## [Short task]
Repeat the part of the rows that opens with the line containing "brushy [276, 896]" and closes with the line containing "Mutale [487, 301]", both lines included.

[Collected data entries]
———

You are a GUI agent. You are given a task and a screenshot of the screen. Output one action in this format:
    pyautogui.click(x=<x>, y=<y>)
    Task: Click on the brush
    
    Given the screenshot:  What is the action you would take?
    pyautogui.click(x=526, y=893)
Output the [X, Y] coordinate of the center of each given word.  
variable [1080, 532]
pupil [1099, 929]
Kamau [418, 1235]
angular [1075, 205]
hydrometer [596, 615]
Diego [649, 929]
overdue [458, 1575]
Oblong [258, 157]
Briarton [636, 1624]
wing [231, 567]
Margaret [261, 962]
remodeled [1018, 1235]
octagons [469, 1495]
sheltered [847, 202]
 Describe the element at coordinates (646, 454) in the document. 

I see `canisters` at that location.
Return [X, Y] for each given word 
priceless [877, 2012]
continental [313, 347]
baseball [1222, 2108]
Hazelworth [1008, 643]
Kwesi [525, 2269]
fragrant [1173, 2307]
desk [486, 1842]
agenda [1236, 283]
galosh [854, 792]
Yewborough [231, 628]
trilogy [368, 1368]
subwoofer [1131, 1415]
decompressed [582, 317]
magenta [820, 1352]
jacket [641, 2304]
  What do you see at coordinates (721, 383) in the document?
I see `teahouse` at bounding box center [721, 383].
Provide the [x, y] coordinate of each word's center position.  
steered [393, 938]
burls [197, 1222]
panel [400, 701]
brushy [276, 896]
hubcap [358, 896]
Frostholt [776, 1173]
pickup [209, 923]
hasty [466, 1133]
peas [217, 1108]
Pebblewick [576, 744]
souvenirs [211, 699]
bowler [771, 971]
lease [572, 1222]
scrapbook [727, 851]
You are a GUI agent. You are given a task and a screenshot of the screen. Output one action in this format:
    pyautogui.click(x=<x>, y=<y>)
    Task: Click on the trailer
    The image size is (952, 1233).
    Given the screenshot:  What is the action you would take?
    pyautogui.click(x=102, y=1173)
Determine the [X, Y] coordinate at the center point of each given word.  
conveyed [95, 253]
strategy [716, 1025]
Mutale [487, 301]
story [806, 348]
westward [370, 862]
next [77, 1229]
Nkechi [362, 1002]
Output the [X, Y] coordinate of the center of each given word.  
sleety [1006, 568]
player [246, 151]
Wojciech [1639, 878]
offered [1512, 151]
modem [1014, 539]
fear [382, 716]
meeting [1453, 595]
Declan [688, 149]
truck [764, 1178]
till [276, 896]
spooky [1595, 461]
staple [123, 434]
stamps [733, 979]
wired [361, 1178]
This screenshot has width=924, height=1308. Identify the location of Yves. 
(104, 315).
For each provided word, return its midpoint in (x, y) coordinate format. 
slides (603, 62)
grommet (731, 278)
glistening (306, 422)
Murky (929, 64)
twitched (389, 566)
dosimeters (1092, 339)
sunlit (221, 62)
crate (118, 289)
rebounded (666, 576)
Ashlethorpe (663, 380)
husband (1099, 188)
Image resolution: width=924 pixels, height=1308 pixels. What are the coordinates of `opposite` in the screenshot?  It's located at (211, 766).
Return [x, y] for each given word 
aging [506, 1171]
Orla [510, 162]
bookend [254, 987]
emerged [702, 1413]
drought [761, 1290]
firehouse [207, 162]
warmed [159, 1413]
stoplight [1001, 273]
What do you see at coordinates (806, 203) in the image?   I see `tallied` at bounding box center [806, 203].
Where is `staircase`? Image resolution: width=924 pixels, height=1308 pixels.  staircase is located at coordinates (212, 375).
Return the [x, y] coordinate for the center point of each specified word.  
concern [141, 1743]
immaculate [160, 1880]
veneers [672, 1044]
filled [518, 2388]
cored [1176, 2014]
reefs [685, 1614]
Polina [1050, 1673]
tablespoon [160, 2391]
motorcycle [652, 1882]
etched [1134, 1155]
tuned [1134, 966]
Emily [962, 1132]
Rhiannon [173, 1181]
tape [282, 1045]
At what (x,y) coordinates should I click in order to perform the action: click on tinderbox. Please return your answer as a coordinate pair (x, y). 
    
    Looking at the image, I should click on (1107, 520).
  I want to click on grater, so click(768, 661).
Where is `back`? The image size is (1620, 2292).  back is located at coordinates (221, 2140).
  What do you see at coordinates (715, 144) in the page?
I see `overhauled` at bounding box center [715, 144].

———

## [Result below]
brushy [276, 896]
hubcap [358, 896]
Frostholt [776, 1173]
pickup [209, 923]
hasty [466, 1133]
peas [217, 1108]
Pebblewick [576, 744]
souvenirs [211, 699]
bowler [771, 971]
lease [572, 1222]
scrapbook [727, 851]
You are a GUI agent. You are given a task and a screenshot of the screen. Output one action in this format:
    pyautogui.click(x=<x>, y=<y>)
    Task: Click on the trailer
    The image size is (952, 1233).
    Given the screenshot:  What is the action you would take?
    pyautogui.click(x=102, y=1173)
Determine the [X, Y] coordinate at the center point of each given word.  
conveyed [95, 253]
strategy [716, 1025]
Mutale [487, 301]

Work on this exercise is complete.